Output the lines of the records below exactly, beginning at their first line and ending at the line with "D1: schottky BAT54"; include no pictures.
[Data for this exercise]
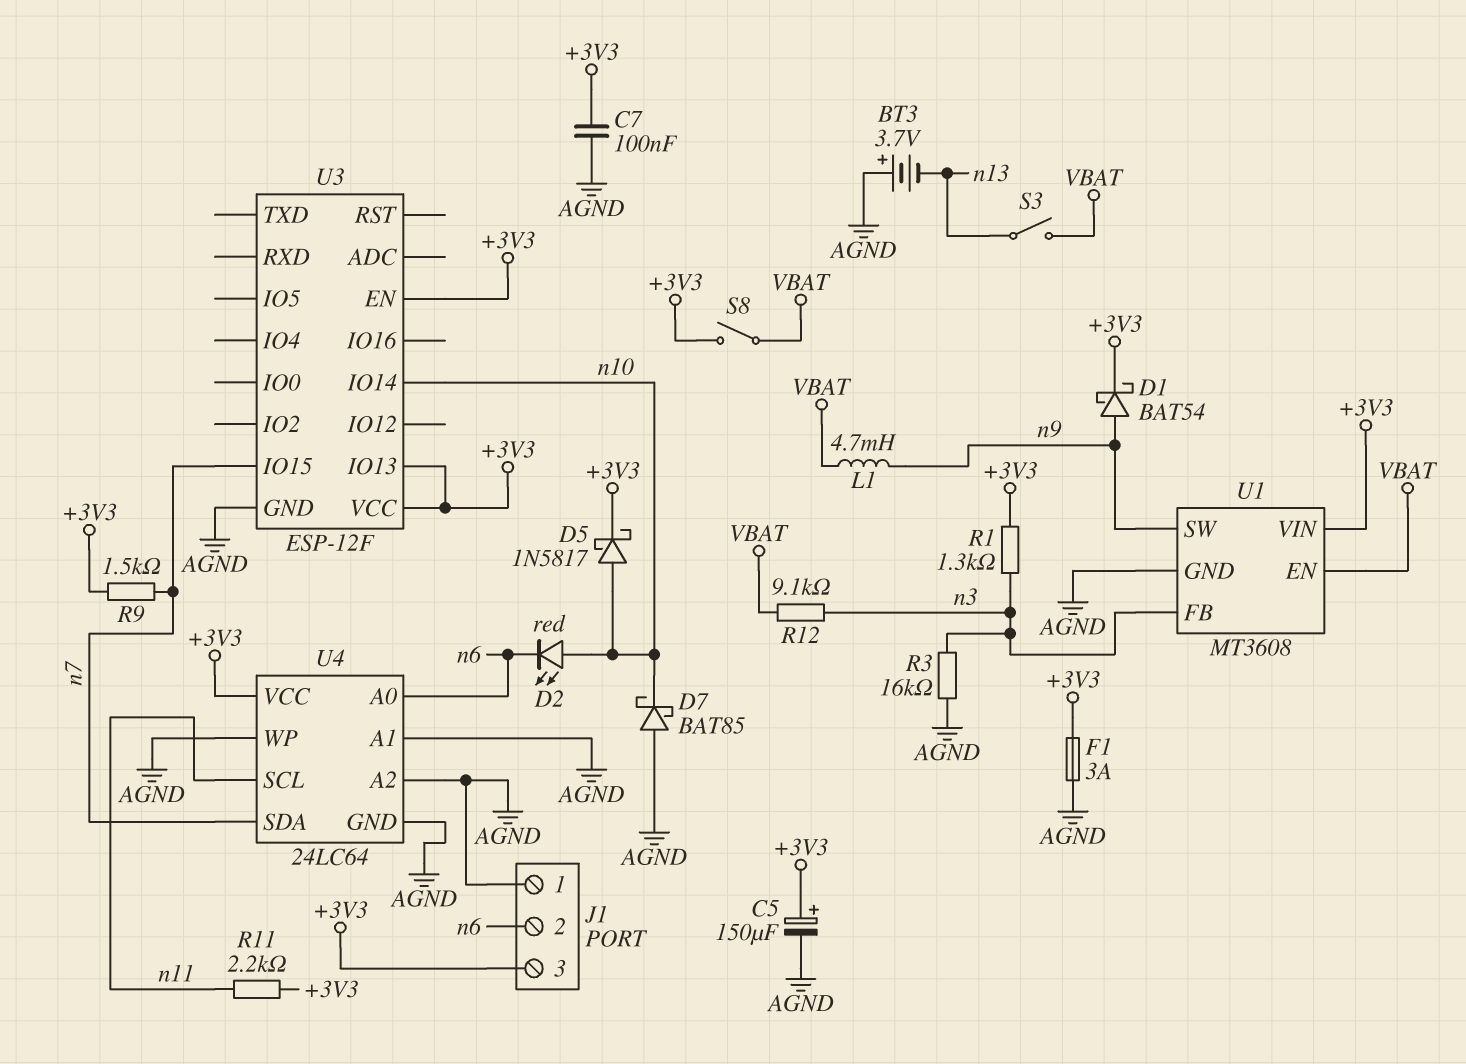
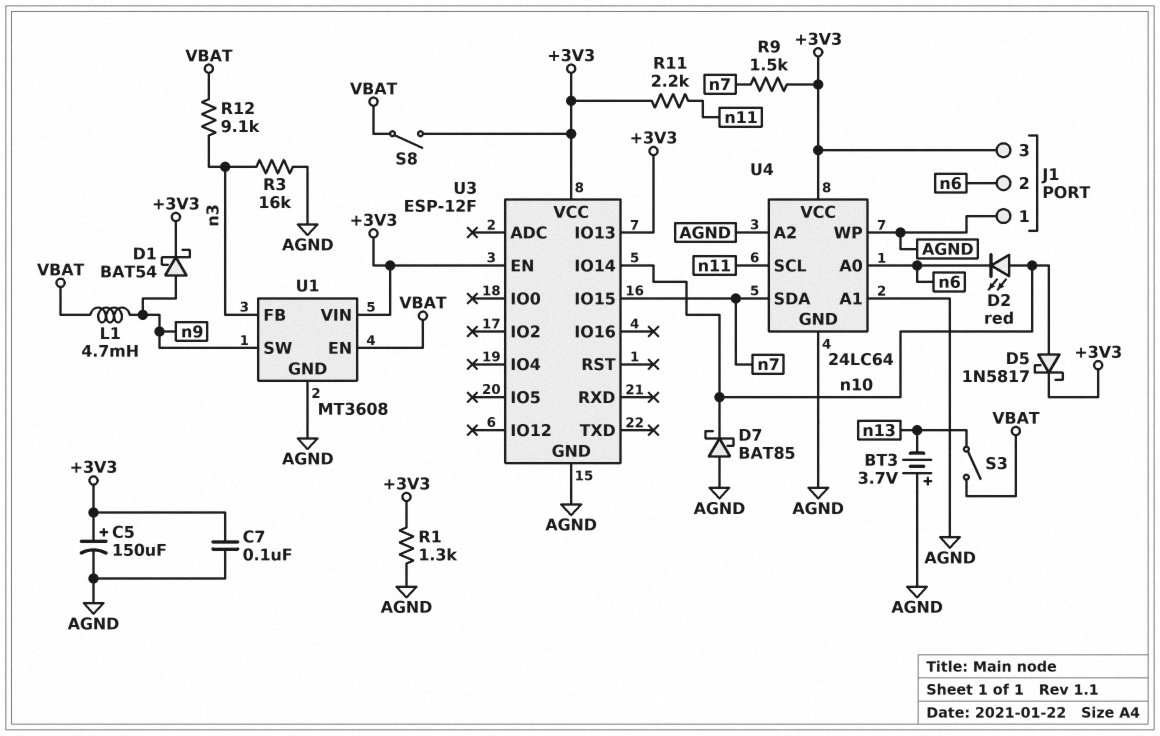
F1: 3A (+3V3, AGND) -> none
R1: 1.3k (+3V3, n3) -> 1.3k (+3V3, AGND)

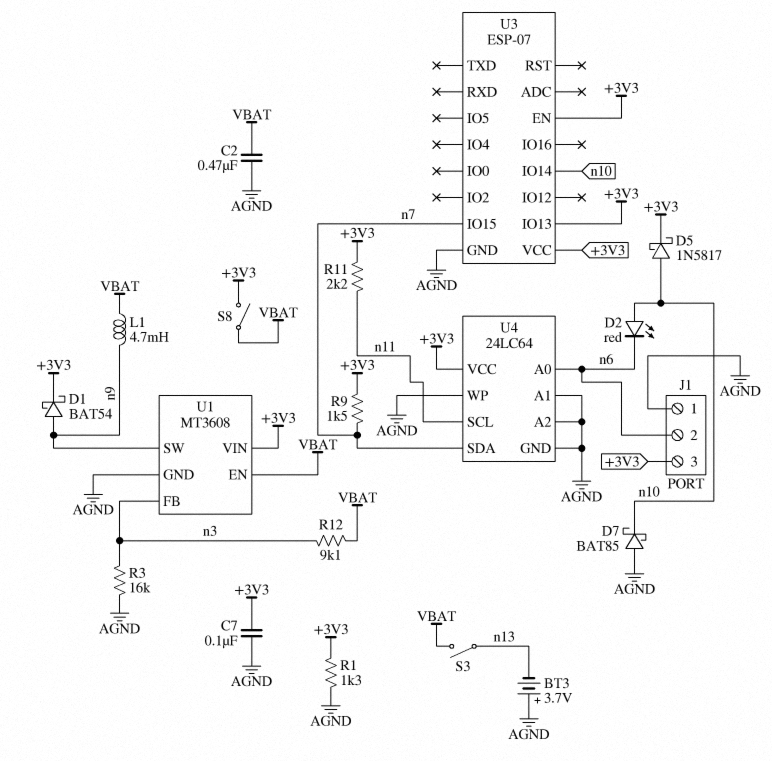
C2: none -> 470nF (AGND, VBAT)
C5: 150uF (plus +3V3, minus AGND) -> none
U3: ESP-12F -> ESP-07

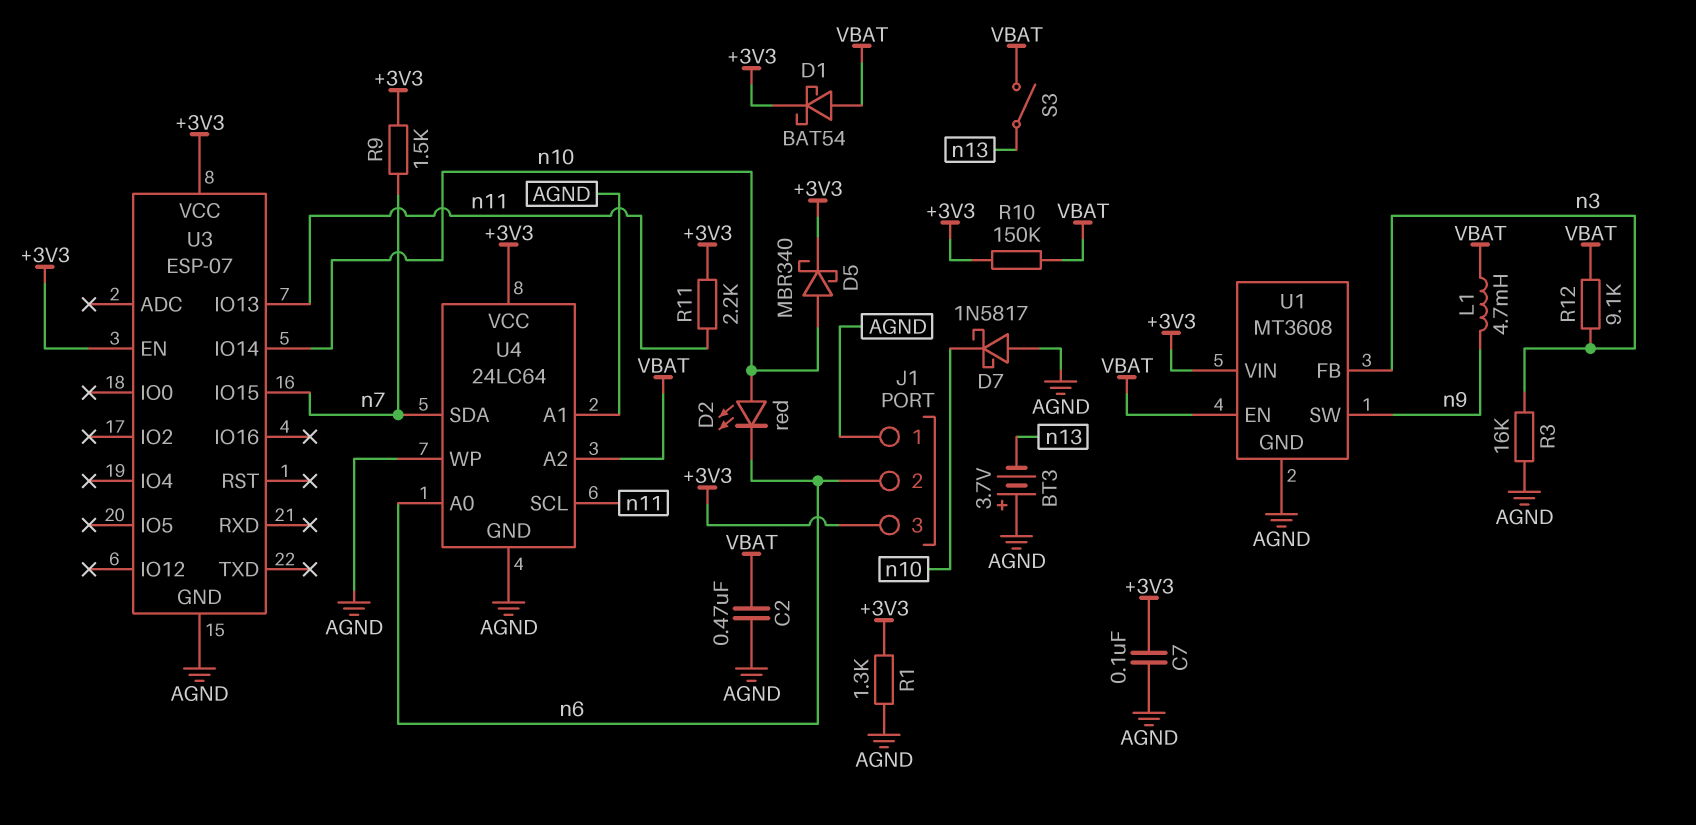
D1: schottky BAT54 (A n9, K +3V3) -> schottky BAT54 (A VBAT, K +3V3)
D5: schottky 1N5817 (A n10, K +3V3) -> schottky MBR340 (A n10, K +3V3)
D7: schottky BAT85 (A AGND, K n10) -> schottky 1N5817 (A AGND, K n10)
R10: none -> 150k (+3V3, VBAT)
S8: switch (+3V3, VBAT) -> none
U3 pin IO13: +3V3 -> n11
U4 pin A2: AGND -> VBAT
[/Data for this exercise]
[Your solution]
F1: 3A (+3V3, AGND) -> none
R1: 1.3k (+3V3, n3) -> 1.3k (+3V3, AGND)

C2: none -> 470nF (AGND, VBAT)
C5: 150uF (plus +3V3, minus AGND) -> none
U3: ESP-12F -> ESP-07

D1: schottky BAT54 (A n9, K +3V3) -> schottky BAT54 (A VBAT, K +3V3)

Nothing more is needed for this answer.